▶ _WHAT YOU HAVE TO DO_
Report each line below that carries the word "bulb".

---------------

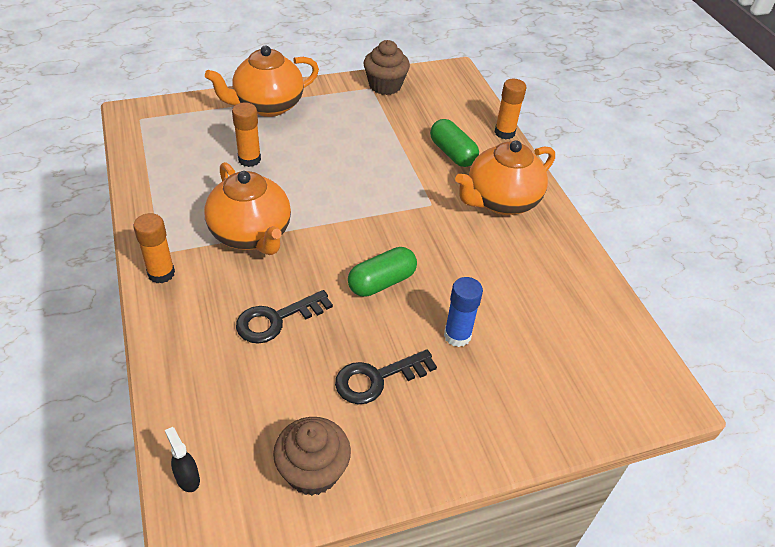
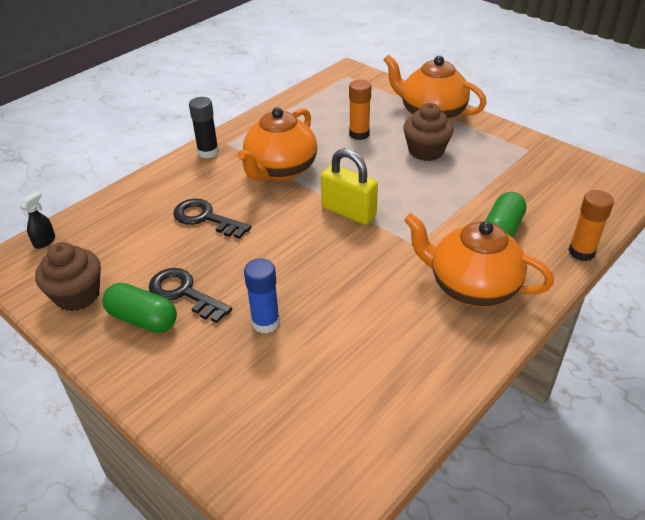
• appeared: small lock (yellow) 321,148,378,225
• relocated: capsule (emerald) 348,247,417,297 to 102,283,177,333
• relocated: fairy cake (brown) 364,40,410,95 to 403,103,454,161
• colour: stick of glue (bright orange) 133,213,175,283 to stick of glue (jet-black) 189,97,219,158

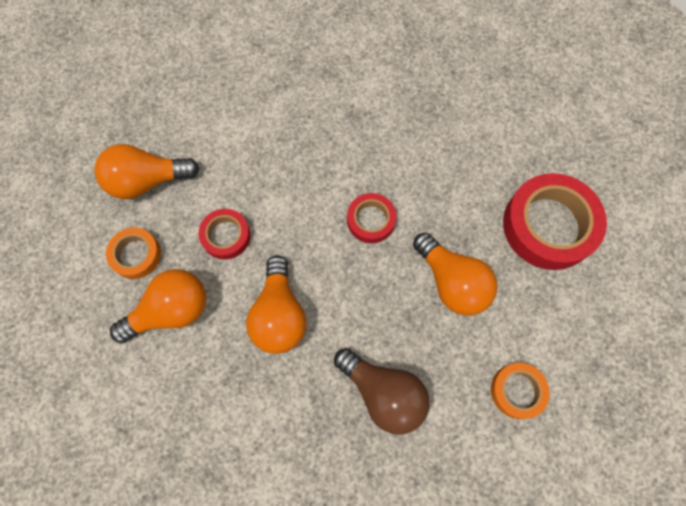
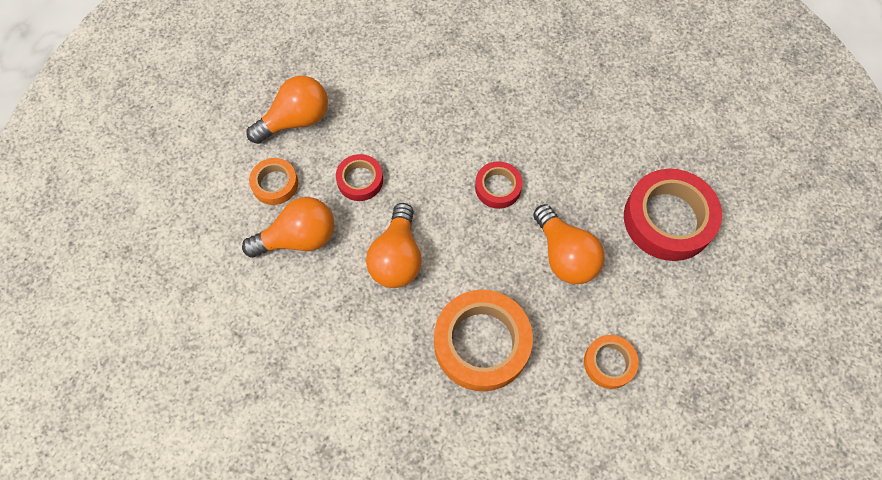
• exchanged: bulb (brown) 334,348,429,435 to roll of tape (bright orange) 434,290,533,391
• spun: bulb (bright orange) 95,144,199,199 = 247,76,328,144 150 degrees clockwise

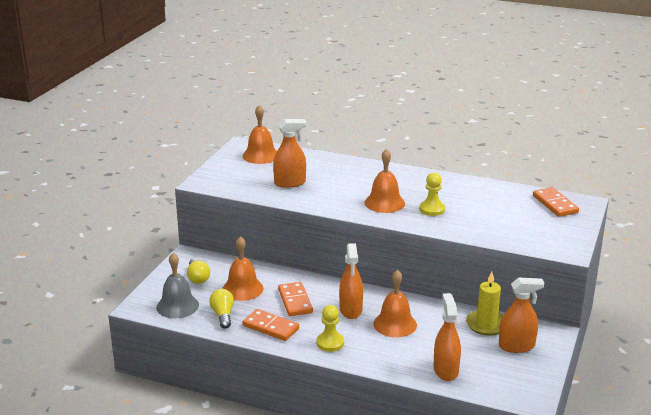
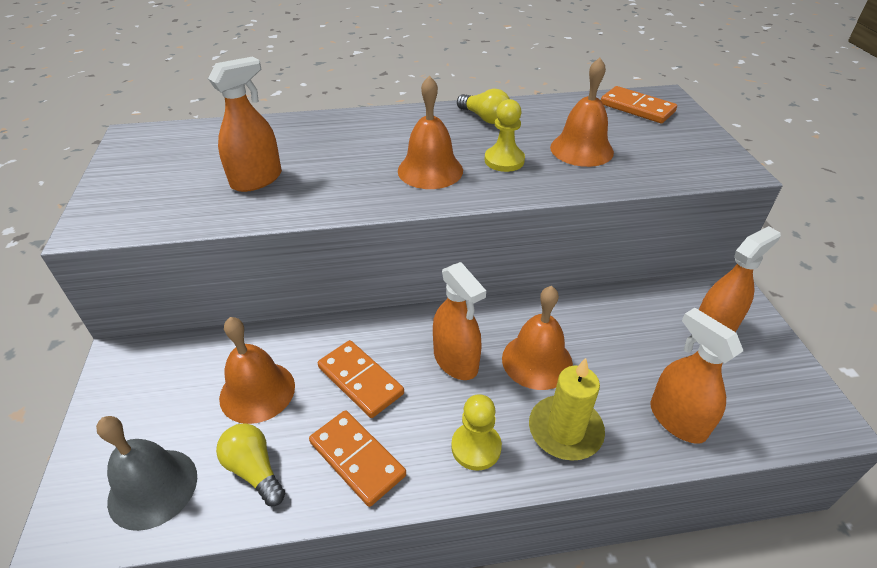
• relocated: bulb (yellow) 187,258,210,284 to 457,89,510,124
• relocated: hand bell (bright orange) 243,105,277,164 to 550,58,614,167
• relocated: wax candle (yellow) 466,271,503,336 to 529,358,605,461
• spun: domino tile (bright orange) 243,309,299,341 = 309,410,406,507 45 degrees clockwise

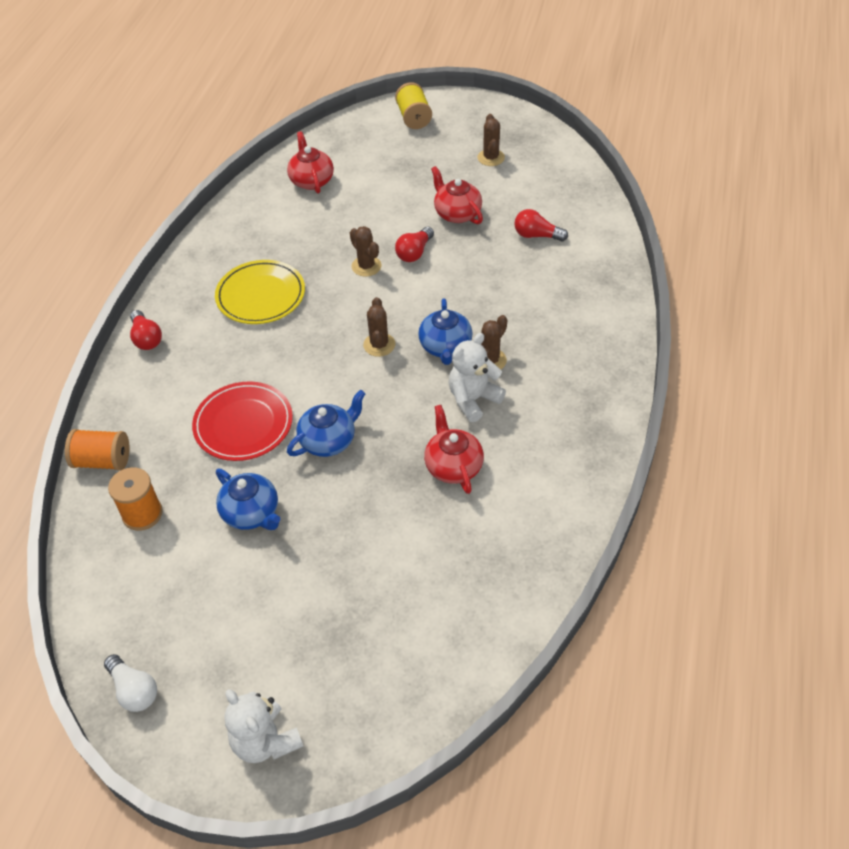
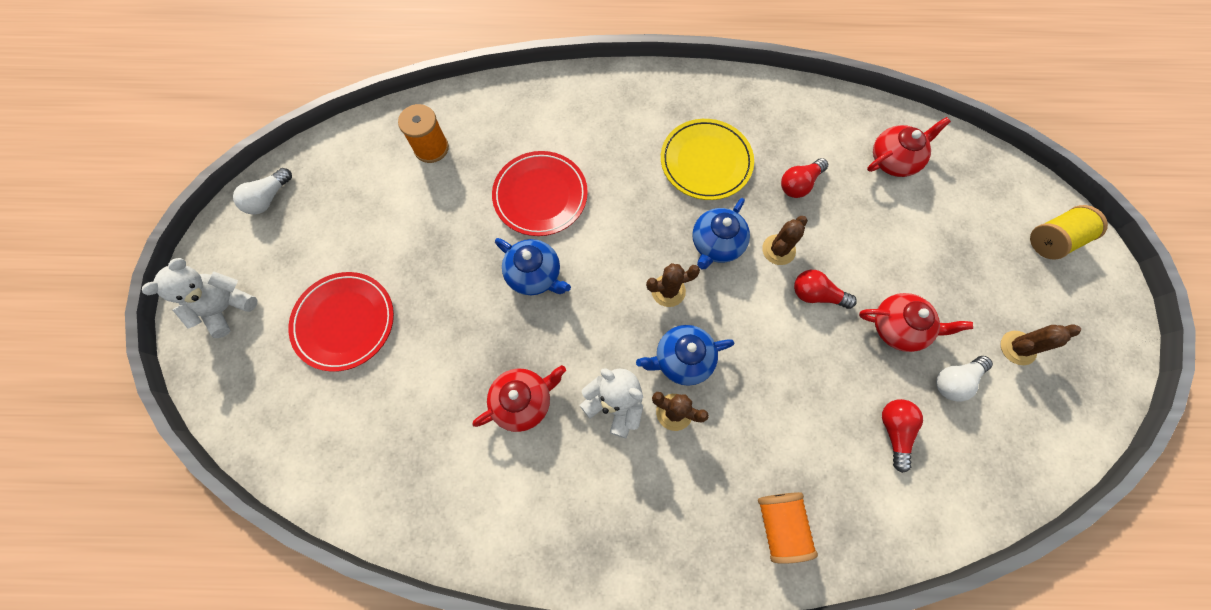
• appeared: plate (crimson) 289,272,394,372
• appeared: bulb (snow-white) 936,356,993,402
• relocated: reel of thread (bright orange) 65,429,130,471 to 758,492,818,564
• relocated: bulb (crimson) 130,310,162,350 to 781,158,828,198
• relocated: tea pot (royal blue) 216,469,281,530 to 692,198,750,269
• spun: tea pot (crimson) 431,166,483,224 = 859,293,973,352 60 degrees clockwise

---------------

▶ _SOLUTION FOR THIS TASK_
• exchanged: bulb (brown) 334,348,429,435 to roll of tape (bright orange) 434,290,533,391
• spun: bulb (bright orange) 95,144,199,199 = 247,76,328,144 150 degrees clockwise
• relocated: bulb (yellow) 187,258,210,284 to 457,89,510,124
• appeared: bulb (snow-white) 936,356,993,402
• relocated: bulb (crimson) 130,310,162,350 to 781,158,828,198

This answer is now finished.